*** Records for this task Section Begins ***
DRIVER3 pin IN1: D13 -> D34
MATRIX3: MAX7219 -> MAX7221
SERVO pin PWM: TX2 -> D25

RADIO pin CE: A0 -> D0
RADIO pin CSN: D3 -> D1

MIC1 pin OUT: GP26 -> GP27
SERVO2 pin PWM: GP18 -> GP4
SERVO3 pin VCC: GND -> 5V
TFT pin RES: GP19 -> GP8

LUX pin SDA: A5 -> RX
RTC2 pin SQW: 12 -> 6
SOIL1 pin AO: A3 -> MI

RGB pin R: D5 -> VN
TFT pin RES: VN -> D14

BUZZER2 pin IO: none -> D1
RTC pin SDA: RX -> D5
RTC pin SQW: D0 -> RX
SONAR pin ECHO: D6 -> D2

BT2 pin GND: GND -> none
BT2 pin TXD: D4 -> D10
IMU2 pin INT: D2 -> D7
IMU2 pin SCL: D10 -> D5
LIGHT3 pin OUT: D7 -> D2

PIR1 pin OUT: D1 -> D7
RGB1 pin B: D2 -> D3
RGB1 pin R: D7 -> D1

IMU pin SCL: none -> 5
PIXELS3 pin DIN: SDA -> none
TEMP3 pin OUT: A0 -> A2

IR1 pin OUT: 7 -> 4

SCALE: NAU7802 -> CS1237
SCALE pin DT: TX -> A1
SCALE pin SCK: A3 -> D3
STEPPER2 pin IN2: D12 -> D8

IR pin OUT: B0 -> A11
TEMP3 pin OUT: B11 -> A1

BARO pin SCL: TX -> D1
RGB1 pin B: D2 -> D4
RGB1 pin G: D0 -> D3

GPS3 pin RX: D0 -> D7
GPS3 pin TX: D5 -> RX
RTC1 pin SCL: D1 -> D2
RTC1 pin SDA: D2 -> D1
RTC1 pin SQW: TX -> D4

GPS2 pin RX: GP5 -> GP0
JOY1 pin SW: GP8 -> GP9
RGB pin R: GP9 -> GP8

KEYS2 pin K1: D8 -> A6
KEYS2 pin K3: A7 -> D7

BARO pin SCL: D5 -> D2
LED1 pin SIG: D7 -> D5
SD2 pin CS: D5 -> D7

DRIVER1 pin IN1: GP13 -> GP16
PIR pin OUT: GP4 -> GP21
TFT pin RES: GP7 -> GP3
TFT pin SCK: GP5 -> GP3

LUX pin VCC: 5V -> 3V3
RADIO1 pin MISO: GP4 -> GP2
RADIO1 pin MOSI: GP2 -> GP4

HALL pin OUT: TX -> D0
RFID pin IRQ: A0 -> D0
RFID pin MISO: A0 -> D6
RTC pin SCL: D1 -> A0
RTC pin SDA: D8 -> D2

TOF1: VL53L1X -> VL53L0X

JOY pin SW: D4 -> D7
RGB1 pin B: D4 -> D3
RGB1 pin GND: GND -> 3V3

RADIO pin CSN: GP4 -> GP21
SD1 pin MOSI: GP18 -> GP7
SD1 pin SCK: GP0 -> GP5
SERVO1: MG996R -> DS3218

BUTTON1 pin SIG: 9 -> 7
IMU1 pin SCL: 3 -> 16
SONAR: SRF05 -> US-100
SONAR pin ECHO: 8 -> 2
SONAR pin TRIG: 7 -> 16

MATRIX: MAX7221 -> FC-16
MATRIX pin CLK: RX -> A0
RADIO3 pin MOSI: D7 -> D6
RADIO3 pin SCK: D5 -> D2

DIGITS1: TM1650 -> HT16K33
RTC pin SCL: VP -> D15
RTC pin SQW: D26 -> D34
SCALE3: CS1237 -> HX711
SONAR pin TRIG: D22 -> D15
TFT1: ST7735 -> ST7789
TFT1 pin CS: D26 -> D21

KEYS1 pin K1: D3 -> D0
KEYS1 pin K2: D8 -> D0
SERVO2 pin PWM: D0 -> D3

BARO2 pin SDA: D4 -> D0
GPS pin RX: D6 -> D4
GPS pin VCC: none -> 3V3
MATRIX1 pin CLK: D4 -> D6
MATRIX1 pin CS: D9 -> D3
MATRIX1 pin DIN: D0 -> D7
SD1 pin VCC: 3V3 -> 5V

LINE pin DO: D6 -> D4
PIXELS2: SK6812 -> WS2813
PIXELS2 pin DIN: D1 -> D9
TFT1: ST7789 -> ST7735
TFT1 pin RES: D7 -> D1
*** Records for this task Section Ends ***
The records above need to be retyped exactly.

◆ **The answer**:
DRIVER3 pin IN1: D13 -> D34
MATRIX3: MAX7219 -> MAX7221
SERVO pin PWM: TX2 -> D25

RADIO pin CE: A0 -> D0
RADIO pin CSN: D3 -> D1

MIC1 pin OUT: GP26 -> GP27
SERVO2 pin PWM: GP18 -> GP4
SERVO3 pin VCC: GND -> 5V
TFT pin RES: GP19 -> GP8

LUX pin SDA: A5 -> RX
RTC2 pin SQW: 12 -> 6
SOIL1 pin AO: A3 -> MI

RGB pin R: D5 -> VN
TFT pin RES: VN -> D14

BUZZER2 pin IO: none -> D1
RTC pin SDA: RX -> D5
RTC pin SQW: D0 -> RX
SONAR pin ECHO: D6 -> D2

BT2 pin GND: GND -> none
BT2 pin TXD: D4 -> D10
IMU2 pin INT: D2 -> D7
IMU2 pin SCL: D10 -> D5
LIGHT3 pin OUT: D7 -> D2

PIR1 pin OUT: D1 -> D7
RGB1 pin B: D2 -> D3
RGB1 pin R: D7 -> D1

IMU pin SCL: none -> 5
PIXELS3 pin DIN: SDA -> none
TEMP3 pin OUT: A0 -> A2

IR1 pin OUT: 7 -> 4

SCALE: NAU7802 -> CS1237
SCALE pin DT: TX -> A1
SCALE pin SCK: A3 -> D3
STEPPER2 pin IN2: D12 -> D8

IR pin OUT: B0 -> A11
TEMP3 pin OUT: B11 -> A1

BARO pin SCL: TX -> D1
RGB1 pin B: D2 -> D4
RGB1 pin G: D0 -> D3

GPS3 pin RX: D0 -> D7
GPS3 pin TX: D5 -> RX
RTC1 pin SCL: D1 -> D2
RTC1 pin SDA: D2 -> D1
RTC1 pin SQW: TX -> D4

GPS2 pin RX: GP5 -> GP0
JOY1 pin SW: GP8 -> GP9
RGB pin R: GP9 -> GP8

KEYS2 pin K1: D8 -> A6
KEYS2 pin K3: A7 -> D7

BARO pin SCL: D5 -> D2
LED1 pin SIG: D7 -> D5
SD2 pin CS: D5 -> D7

DRIVER1 pin IN1: GP13 -> GP16
PIR pin OUT: GP4 -> GP21
TFT pin RES: GP7 -> GP3
TFT pin SCK: GP5 -> GP3

LUX pin VCC: 5V -> 3V3
RADIO1 pin MISO: GP4 -> GP2
RADIO1 pin MOSI: GP2 -> GP4

HALL pin OUT: TX -> D0
RFID pin IRQ: A0 -> D0
RFID pin MISO: A0 -> D6
RTC pin SCL: D1 -> A0
RTC pin SDA: D8 -> D2

TOF1: VL53L1X -> VL53L0X

JOY pin SW: D4 -> D7
RGB1 pin B: D4 -> D3
RGB1 pin GND: GND -> 3V3

RADIO pin CSN: GP4 -> GP21
SD1 pin MOSI: GP18 -> GP7
SD1 pin SCK: GP0 -> GP5
SERVO1: MG996R -> DS3218

BUTTON1 pin SIG: 9 -> 7
IMU1 pin SCL: 3 -> 16
SONAR: SRF05 -> US-100
SONAR pin ECHO: 8 -> 2
SONAR pin TRIG: 7 -> 16

MATRIX: MAX7221 -> FC-16
MATRIX pin CLK: RX -> A0
RADIO3 pin MOSI: D7 -> D6
RADIO3 pin SCK: D5 -> D2

DIGITS1: TM1650 -> HT16K33
RTC pin SCL: VP -> D15
RTC pin SQW: D26 -> D34
SCALE3: CS1237 -> HX711
SONAR pin TRIG: D22 -> D15
TFT1: ST7735 -> ST7789
TFT1 pin CS: D26 -> D21

KEYS1 pin K1: D3 -> D0
KEYS1 pin K2: D8 -> D0
SERVO2 pin PWM: D0 -> D3

BARO2 pin SDA: D4 -> D0
GPS pin RX: D6 -> D4
GPS pin VCC: none -> 3V3
MATRIX1 pin CLK: D4 -> D6
MATRIX1 pin CS: D9 -> D3
MATRIX1 pin DIN: D0 -> D7
SD1 pin VCC: 3V3 -> 5V

LINE pin DO: D6 -> D4
PIXELS2: SK6812 -> WS2813
PIXELS2 pin DIN: D1 -> D9
TFT1: ST7789 -> ST7735
TFT1 pin RES: D7 -> D1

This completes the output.